WORK TO BE COMPLETED:
The required answer is an exact copy of the records below, without pictures.

____ RECORDS FOR THIS TASK

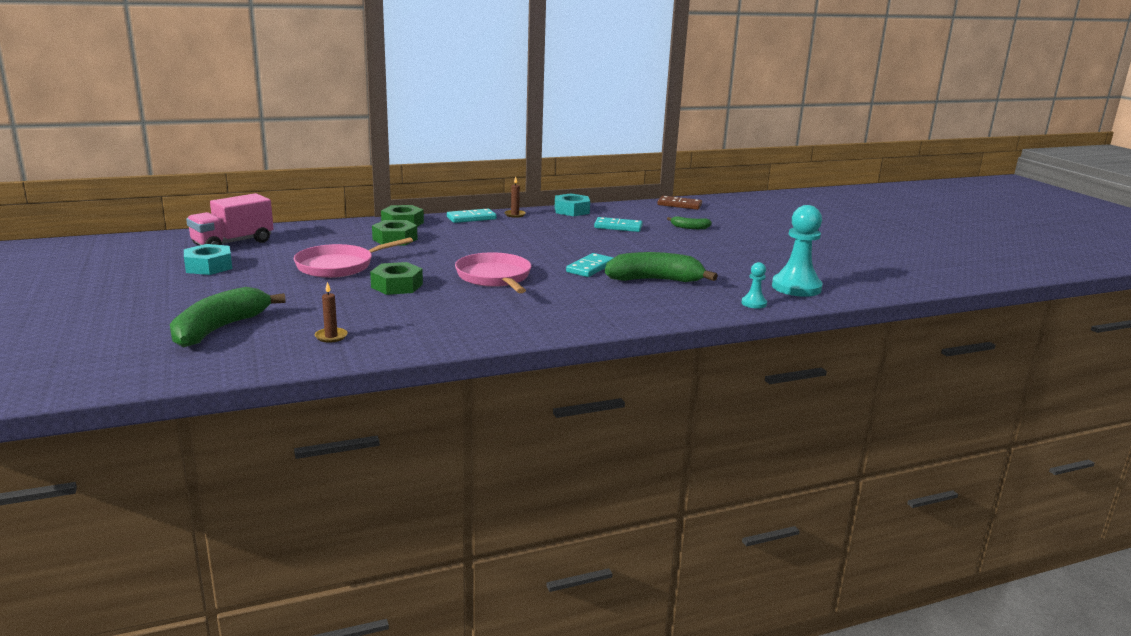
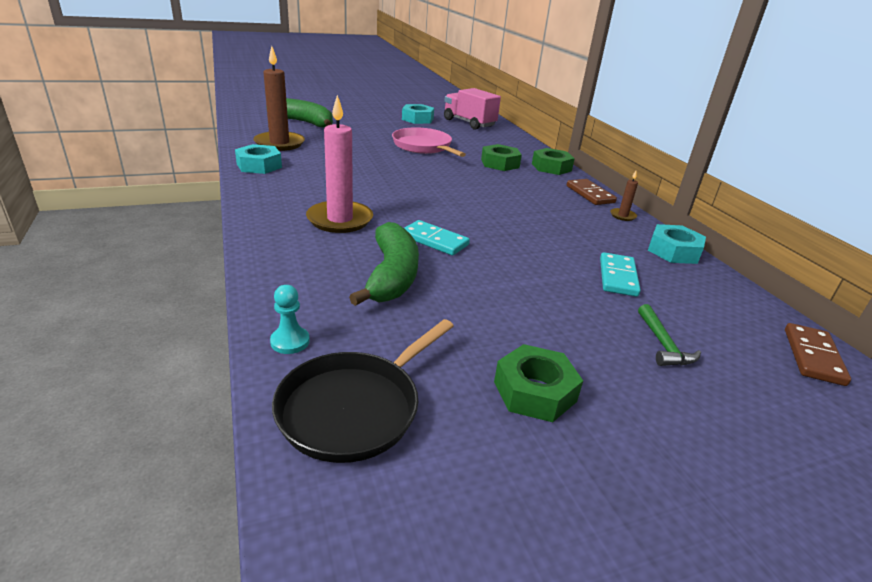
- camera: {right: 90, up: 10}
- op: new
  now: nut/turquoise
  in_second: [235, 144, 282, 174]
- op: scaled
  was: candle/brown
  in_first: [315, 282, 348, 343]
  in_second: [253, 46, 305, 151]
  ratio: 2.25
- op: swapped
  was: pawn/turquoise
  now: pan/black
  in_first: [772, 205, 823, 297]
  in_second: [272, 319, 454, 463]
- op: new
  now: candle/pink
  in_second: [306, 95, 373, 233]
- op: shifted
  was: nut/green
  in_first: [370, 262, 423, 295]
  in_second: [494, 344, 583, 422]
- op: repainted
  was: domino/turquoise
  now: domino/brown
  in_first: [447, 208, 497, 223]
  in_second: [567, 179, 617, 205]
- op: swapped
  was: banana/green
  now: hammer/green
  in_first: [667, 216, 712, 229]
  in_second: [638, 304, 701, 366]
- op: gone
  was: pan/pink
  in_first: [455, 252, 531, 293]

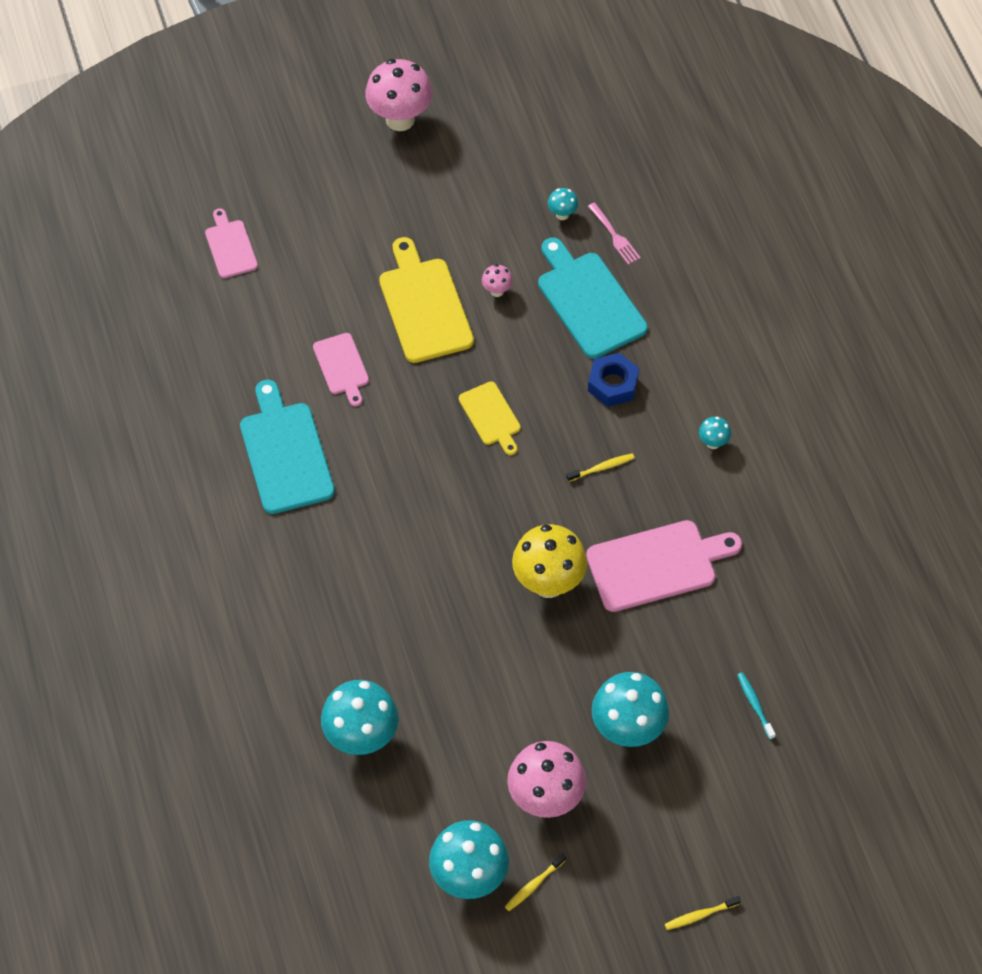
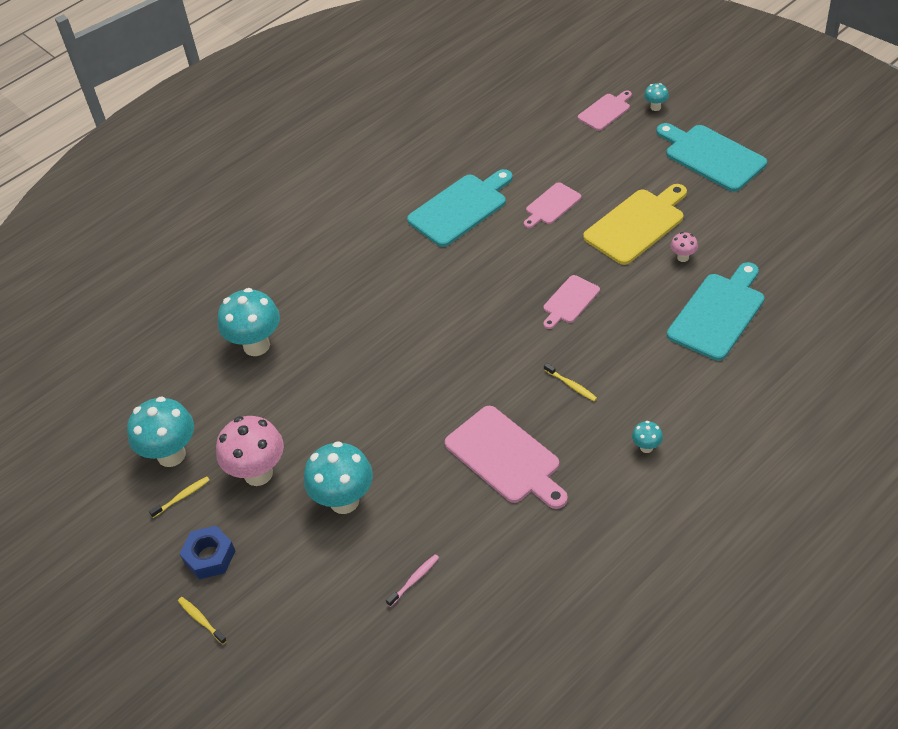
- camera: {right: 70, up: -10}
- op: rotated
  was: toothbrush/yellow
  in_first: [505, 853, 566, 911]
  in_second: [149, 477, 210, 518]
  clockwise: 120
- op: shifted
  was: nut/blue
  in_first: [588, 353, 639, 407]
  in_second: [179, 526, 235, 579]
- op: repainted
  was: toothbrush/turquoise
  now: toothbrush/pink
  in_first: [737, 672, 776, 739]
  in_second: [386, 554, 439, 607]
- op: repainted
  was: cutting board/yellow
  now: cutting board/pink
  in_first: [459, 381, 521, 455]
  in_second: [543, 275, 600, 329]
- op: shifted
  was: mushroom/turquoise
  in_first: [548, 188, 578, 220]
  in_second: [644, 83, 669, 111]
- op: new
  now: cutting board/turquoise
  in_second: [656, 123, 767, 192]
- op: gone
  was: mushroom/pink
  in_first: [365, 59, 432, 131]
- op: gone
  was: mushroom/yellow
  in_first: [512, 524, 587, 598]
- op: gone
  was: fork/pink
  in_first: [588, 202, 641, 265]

________

OUTPUT FOR THIS EXERCISE:
- camera: {right: 90, up: 10}
- op: new
  now: nut/turquoise
  in_second: [235, 144, 282, 174]
- op: scaled
  was: candle/brown
  in_first: [315, 282, 348, 343]
  in_second: [253, 46, 305, 151]
  ratio: 2.25
- op: swapped
  was: pawn/turquoise
  now: pan/black
  in_first: [772, 205, 823, 297]
  in_second: [272, 319, 454, 463]
- op: new
  now: candle/pink
  in_second: [306, 95, 373, 233]
- op: shifted
  was: nut/green
  in_first: [370, 262, 423, 295]
  in_second: [494, 344, 583, 422]
- op: repainted
  was: domino/turquoise
  now: domino/brown
  in_first: [447, 208, 497, 223]
  in_second: [567, 179, 617, 205]
- op: swapped
  was: banana/green
  now: hammer/green
  in_first: [667, 216, 712, 229]
  in_second: [638, 304, 701, 366]
- op: gone
  was: pan/pink
  in_first: [455, 252, 531, 293]

- camera: {right: 70, up: -10}
- op: rotated
  was: toothbrush/yellow
  in_first: [505, 853, 566, 911]
  in_second: [149, 477, 210, 518]
  clockwise: 120
- op: shifted
  was: nut/blue
  in_first: [588, 353, 639, 407]
  in_second: [179, 526, 235, 579]
- op: repainted
  was: toothbrush/turquoise
  now: toothbrush/pink
  in_first: [737, 672, 776, 739]
  in_second: [386, 554, 439, 607]
- op: repainted
  was: cutting board/yellow
  now: cutting board/pink
  in_first: [459, 381, 521, 455]
  in_second: [543, 275, 600, 329]
- op: shifted
  was: mushroom/turquoise
  in_first: [548, 188, 578, 220]
  in_second: [644, 83, 669, 111]
- op: new
  now: cutting board/turquoise
  in_second: [656, 123, 767, 192]
- op: gone
  was: mushroom/pink
  in_first: [365, 59, 432, 131]
- op: gone
  was: mushroom/yellow
  in_first: [512, 524, 587, 598]
- op: gone
  was: fork/pink
  in_first: [588, 202, 641, 265]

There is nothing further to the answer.